- **DATA FOR REVIEW**:
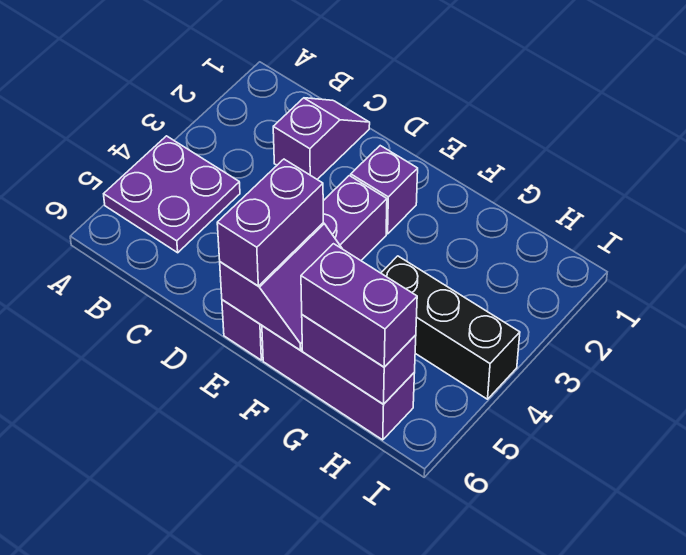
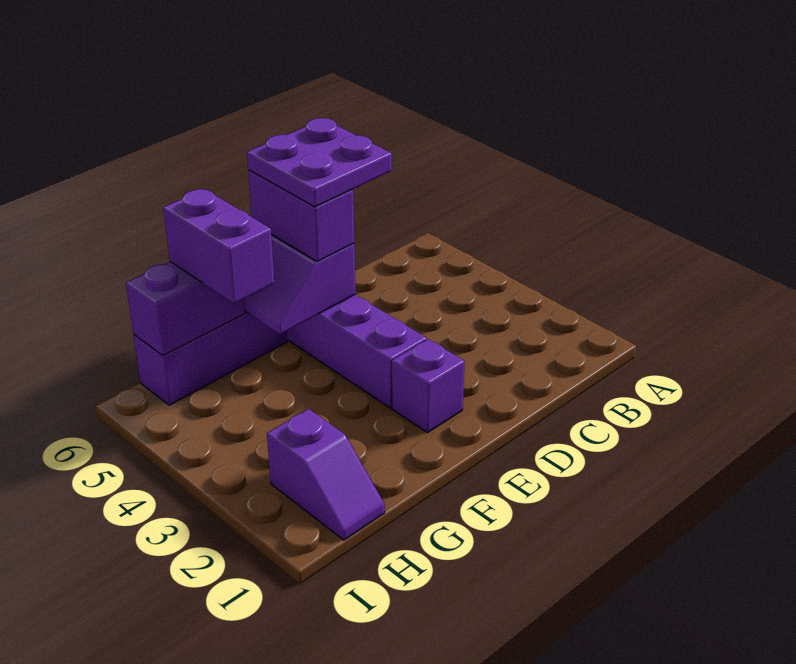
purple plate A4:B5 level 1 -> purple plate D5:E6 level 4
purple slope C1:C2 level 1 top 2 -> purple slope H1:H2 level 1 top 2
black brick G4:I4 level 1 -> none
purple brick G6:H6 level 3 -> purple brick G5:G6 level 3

...

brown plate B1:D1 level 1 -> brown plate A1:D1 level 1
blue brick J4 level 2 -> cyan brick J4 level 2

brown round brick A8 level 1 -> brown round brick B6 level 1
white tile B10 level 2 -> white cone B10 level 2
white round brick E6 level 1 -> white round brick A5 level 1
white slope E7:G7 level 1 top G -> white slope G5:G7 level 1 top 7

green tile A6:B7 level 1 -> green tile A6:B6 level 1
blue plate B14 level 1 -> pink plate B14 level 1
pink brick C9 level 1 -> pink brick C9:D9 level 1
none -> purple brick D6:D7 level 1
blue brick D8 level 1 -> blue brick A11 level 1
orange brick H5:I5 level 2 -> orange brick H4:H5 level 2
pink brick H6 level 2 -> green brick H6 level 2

- **YOUR GOAL**: Scan the listing for the string "tile", then copy every line where it appears.

- **WRITTEN RESPONSE**:
white tile B10 level 2 -> white cone B10 level 2
green tile A6:B7 level 1 -> green tile A6:B6 level 1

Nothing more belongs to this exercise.